(Beginning of Record set)
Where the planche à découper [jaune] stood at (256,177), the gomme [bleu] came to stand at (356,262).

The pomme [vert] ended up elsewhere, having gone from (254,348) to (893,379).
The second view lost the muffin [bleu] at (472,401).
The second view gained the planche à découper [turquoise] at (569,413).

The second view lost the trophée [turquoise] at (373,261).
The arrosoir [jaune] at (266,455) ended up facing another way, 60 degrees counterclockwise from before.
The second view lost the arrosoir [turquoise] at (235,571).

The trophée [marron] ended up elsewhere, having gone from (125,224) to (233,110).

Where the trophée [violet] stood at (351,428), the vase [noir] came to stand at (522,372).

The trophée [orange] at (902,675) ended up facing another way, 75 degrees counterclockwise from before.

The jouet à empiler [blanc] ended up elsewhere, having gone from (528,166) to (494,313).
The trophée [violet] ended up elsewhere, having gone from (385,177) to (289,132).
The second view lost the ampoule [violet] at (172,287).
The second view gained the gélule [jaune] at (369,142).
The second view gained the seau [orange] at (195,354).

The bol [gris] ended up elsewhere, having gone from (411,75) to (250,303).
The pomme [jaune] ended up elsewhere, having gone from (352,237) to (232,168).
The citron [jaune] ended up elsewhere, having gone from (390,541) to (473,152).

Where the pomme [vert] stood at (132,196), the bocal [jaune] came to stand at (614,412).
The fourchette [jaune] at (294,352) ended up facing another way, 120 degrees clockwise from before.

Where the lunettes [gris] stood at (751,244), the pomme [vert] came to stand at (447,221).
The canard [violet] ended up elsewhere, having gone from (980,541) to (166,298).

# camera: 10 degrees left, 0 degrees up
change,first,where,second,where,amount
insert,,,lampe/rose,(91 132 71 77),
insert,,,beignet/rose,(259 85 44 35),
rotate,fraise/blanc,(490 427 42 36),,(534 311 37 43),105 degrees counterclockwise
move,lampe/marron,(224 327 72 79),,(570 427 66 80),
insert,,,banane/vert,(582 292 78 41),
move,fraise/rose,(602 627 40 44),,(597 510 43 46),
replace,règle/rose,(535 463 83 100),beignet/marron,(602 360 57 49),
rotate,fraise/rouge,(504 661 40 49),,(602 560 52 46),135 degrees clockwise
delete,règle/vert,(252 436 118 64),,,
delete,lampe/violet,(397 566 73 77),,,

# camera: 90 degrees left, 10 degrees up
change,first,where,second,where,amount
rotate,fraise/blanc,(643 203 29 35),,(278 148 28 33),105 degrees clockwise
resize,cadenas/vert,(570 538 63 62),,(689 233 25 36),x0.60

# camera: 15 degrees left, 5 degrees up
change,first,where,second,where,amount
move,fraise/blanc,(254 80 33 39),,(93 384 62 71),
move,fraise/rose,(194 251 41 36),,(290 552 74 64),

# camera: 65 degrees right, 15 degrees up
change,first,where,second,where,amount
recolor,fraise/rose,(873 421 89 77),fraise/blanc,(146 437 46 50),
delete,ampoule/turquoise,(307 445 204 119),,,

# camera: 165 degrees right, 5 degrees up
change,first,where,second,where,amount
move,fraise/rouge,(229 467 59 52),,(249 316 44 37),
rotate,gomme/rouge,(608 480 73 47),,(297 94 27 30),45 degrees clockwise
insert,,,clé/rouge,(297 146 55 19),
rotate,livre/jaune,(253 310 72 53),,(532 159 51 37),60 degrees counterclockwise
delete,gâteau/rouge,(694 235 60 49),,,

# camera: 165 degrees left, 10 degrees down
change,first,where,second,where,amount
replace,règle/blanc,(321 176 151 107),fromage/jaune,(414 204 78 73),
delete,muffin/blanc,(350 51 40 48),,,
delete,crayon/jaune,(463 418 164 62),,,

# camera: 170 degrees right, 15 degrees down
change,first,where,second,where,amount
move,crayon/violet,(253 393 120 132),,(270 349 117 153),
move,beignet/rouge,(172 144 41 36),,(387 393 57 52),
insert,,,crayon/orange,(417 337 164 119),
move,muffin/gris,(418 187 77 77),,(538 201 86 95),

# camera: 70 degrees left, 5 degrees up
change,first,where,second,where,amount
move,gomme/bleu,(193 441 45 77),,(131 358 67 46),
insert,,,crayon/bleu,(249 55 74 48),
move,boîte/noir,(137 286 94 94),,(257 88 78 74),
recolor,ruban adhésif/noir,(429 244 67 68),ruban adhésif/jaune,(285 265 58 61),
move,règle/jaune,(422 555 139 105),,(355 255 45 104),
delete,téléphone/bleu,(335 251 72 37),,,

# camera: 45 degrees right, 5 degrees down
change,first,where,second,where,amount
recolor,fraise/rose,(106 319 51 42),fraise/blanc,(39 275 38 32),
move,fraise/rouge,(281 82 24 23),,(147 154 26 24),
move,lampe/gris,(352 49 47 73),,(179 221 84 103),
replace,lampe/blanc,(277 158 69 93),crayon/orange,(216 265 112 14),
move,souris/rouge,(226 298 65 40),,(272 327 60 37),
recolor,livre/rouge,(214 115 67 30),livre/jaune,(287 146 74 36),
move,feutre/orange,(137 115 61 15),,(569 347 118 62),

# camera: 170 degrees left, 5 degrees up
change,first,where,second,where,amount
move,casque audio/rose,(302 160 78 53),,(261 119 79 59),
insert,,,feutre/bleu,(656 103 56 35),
(End of Record set)
## What you are asked to do:
For this task, write out exactly the lines of the entries above, starting at the line with "insert,,,beignet/rose,(259 85 44" and ending at the line with "delete,règle/vert,(252 436 118", both included, and no others.

## Answer box:
insert,,,beignet/rose,(259 85 44 35),
rotate,fraise/blanc,(490 427 42 36),,(534 311 37 43),105 degrees counterclockwise
move,lampe/marron,(224 327 72 79),,(570 427 66 80),
insert,,,banane/vert,(582 292 78 41),
move,fraise/rose,(602 627 40 44),,(597 510 43 46),
replace,règle/rose,(535 463 83 100),beignet/marron,(602 360 57 49),
rotate,fraise/rouge,(504 661 40 49),,(602 560 52 46),135 degrees clockwise
delete,règle/vert,(252 436 118 64),,,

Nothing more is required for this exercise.